■ **PROBLEM TO WORK ON**
Return all of the data exactly, omitting any images.

■ **PROVIDED MATERIAL**
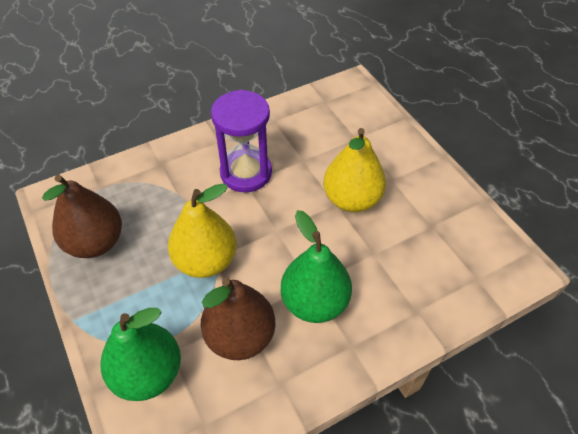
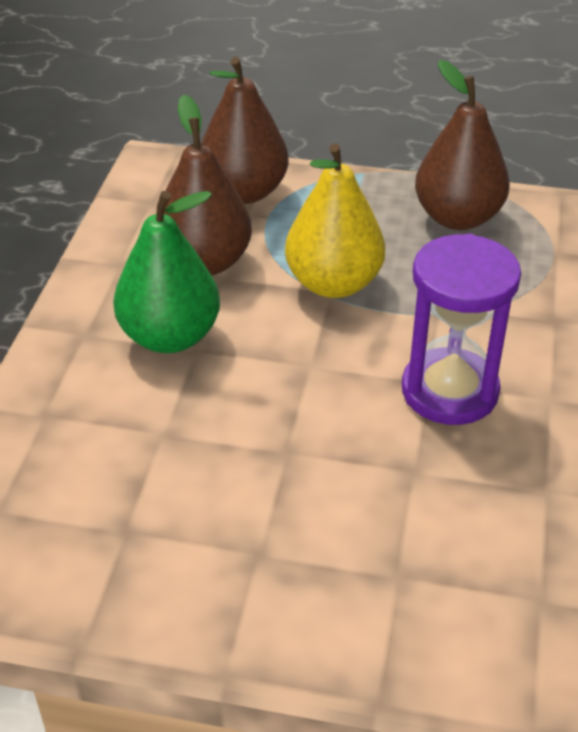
camera: 130 degrees right, 10 degrees down
green pear [101,308,181,401] -> brown pear [201,57,289,204]
yellow pear [323,128,386,212] -> none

■ **SOLUTION FOR THIS TASK**
camera: 130 degrees right, 10 degrees down
green pear [101,308,181,401] -> brown pear [201,57,289,204]
yellow pear [323,128,386,212] -> none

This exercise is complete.